Stored entries
= = =

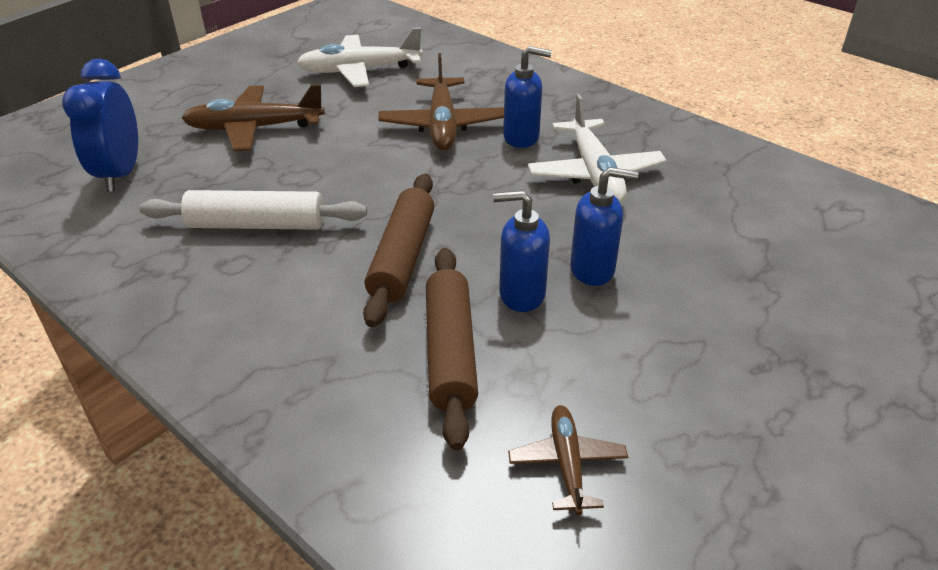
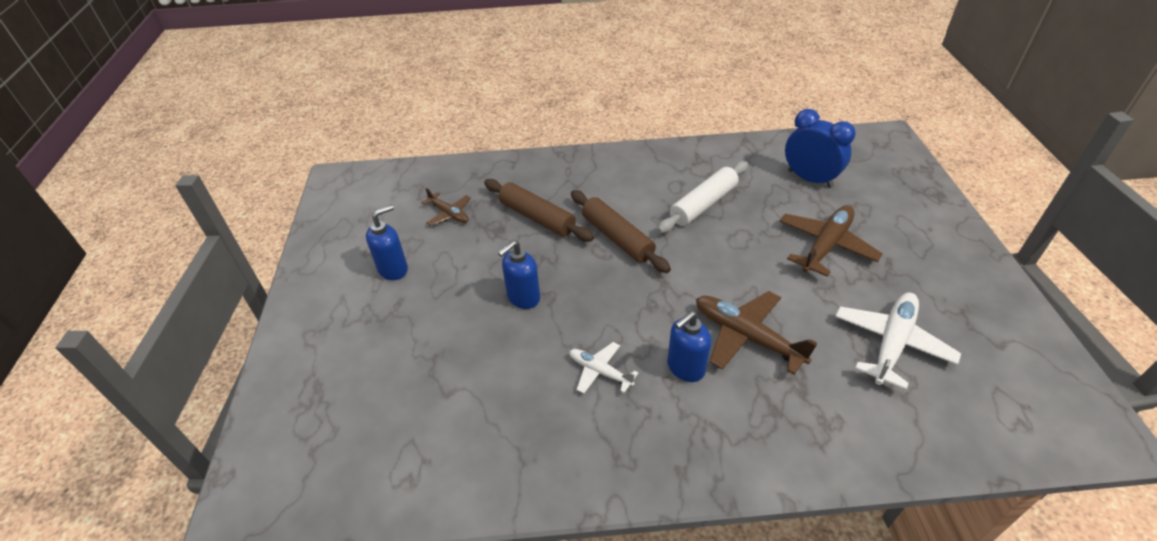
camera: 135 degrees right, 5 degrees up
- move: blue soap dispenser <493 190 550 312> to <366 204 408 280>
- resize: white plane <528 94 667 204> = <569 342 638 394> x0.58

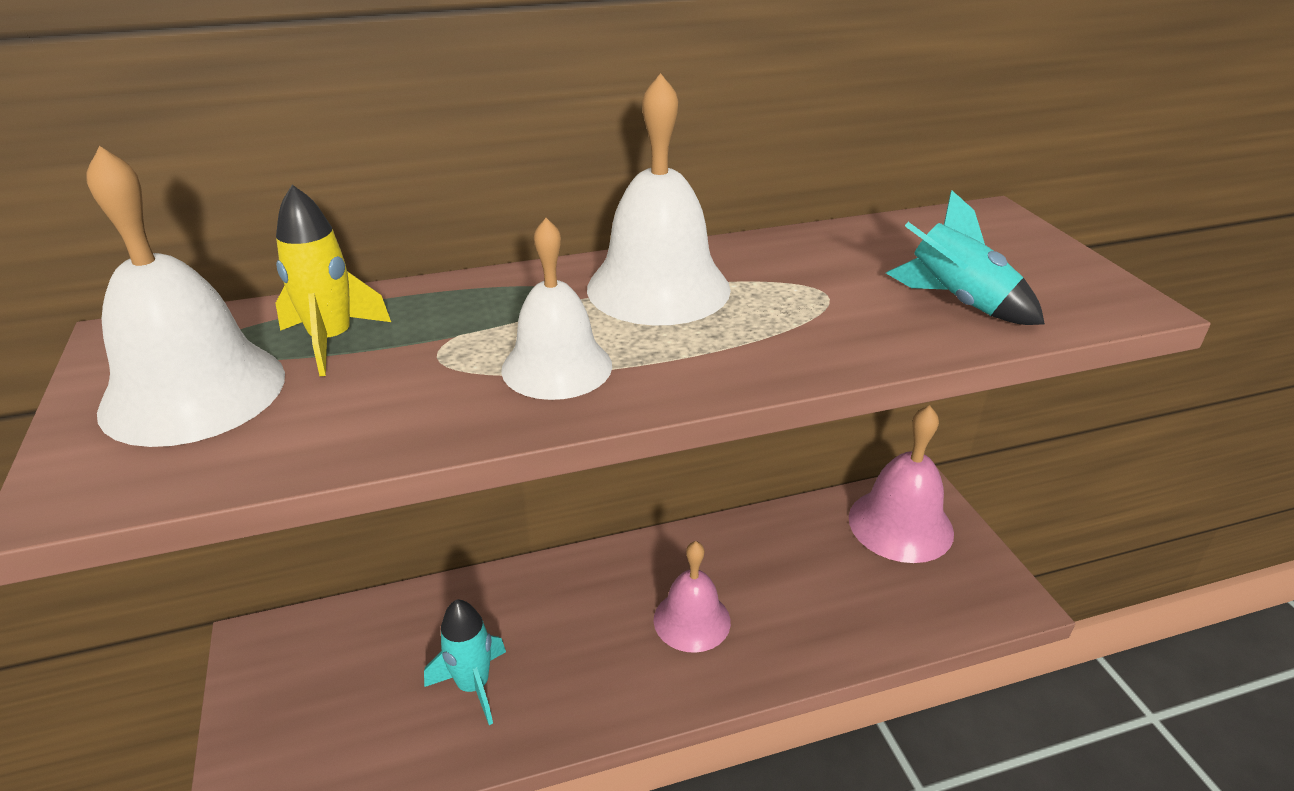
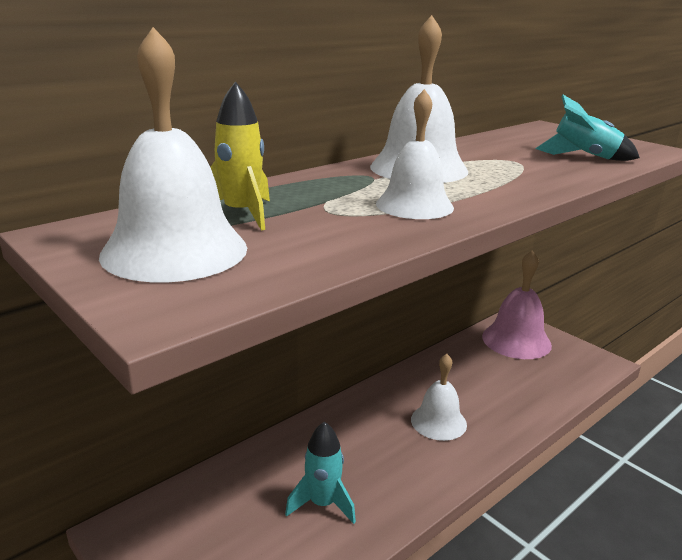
camera: 25 degrees left, 10 degrees down
- recolor: pink bell <654 541 731 653> to white bell <411 354 467 441>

= = =

Any pictures above are to be left out. Retype the rest of the records exactly.

WRITTEN RESPONSE ->
camera: 135 degrees right, 5 degrees up
- move: blue soap dispenser <493 190 550 312> to <366 204 408 280>
- resize: white plane <528 94 667 204> = <569 342 638 394> x0.58

camera: 25 degrees left, 10 degrees down
- recolor: pink bell <654 541 731 653> to white bell <411 354 467 441>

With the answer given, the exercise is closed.